- [Collected data entries]
++++++++

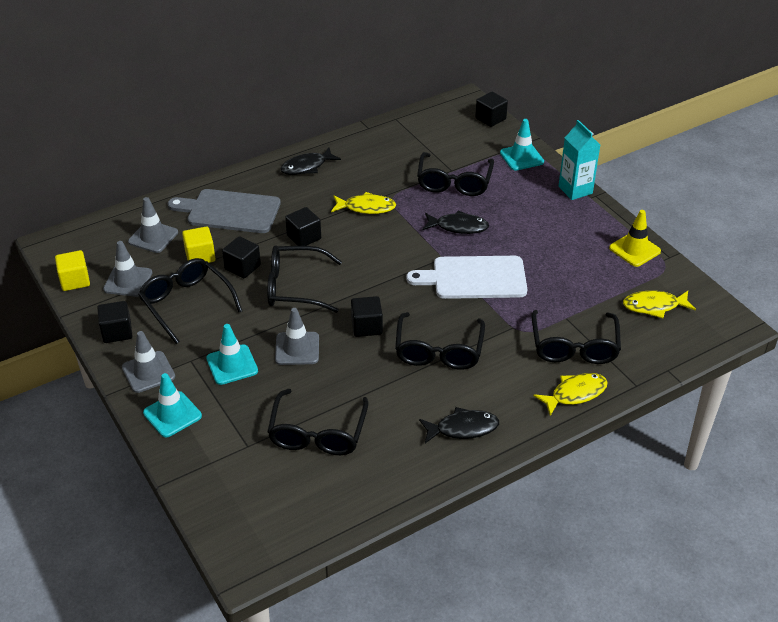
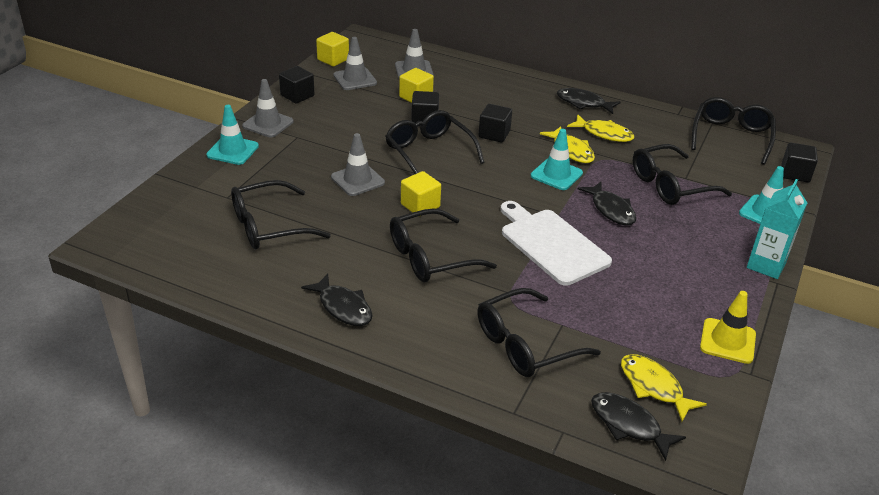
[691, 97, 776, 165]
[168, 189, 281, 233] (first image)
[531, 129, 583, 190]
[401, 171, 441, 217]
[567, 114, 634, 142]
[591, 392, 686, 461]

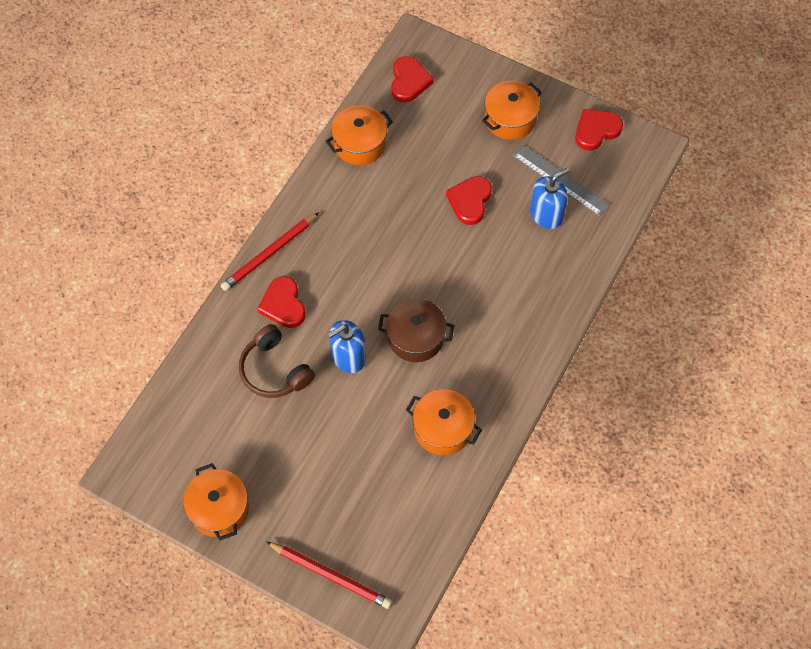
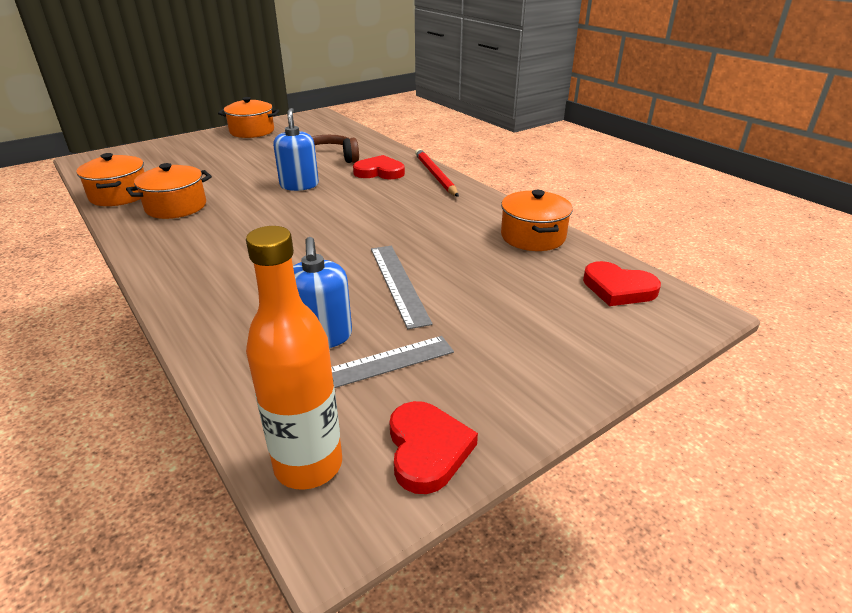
[266, 542, 392, 609] (first image)
[378, 298, 454, 362] (first image)
[371, 246, 433, 329]
[76, 153, 144, 206]
[246, 226, 342, 490]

++++++++

- [What is required] Reproduce verbatim, and only, the lines starting at the one that contains "[531, 129, 583, 190]" and ending with the final line of the records; leave out the pictures.

- [Solution]
[531, 129, 583, 190]
[401, 171, 441, 217]
[567, 114, 634, 142]
[591, 392, 686, 461]

[266, 542, 392, 609] (first image)
[378, 298, 454, 362] (first image)
[371, 246, 433, 329]
[76, 153, 144, 206]
[246, 226, 342, 490]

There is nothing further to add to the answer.